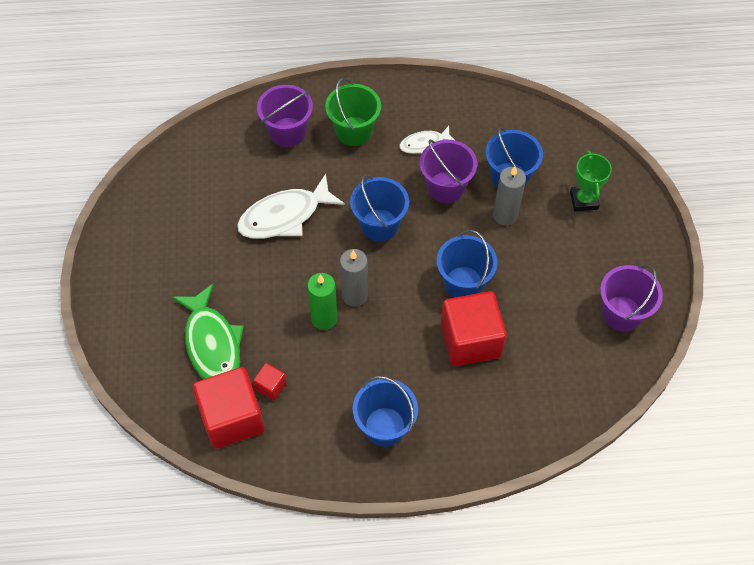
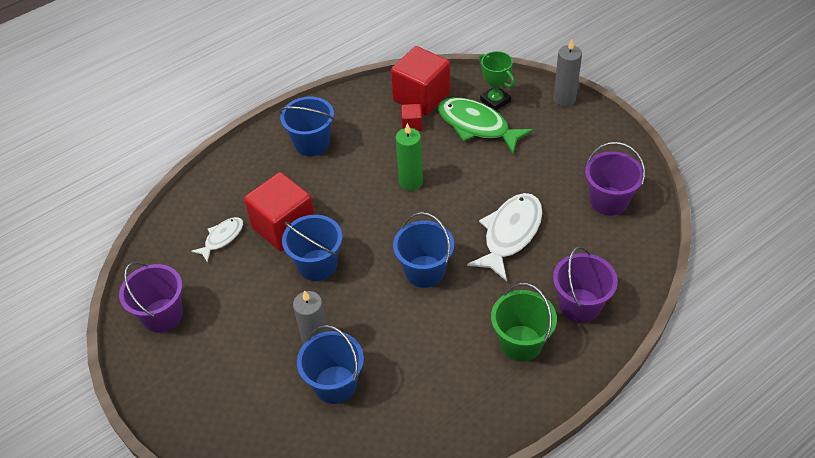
camera: 150 degrees right, 10 degrees down
(354, 295) = (400, 209): grey candle -> grey candle (564, 99)
(424, 144) = (443, 370): white fish -> white fish (222, 238)
(445, 187) = (390, 339): purple bucket -> purple bucket (608, 201)
(583, 200) = (246, 403): green trophy -> green trophy (495, 101)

-----

### PROBLEM DESCRIPTION
Without the images, write out all of the records exactly.

### RESPONSE BOX
camera: 150 degrees right, 10 degrees down
(354, 295) = (400, 209): grey candle -> grey candle (564, 99)
(424, 144) = (443, 370): white fish -> white fish (222, 238)
(445, 187) = (390, 339): purple bucket -> purple bucket (608, 201)
(583, 200) = (246, 403): green trophy -> green trophy (495, 101)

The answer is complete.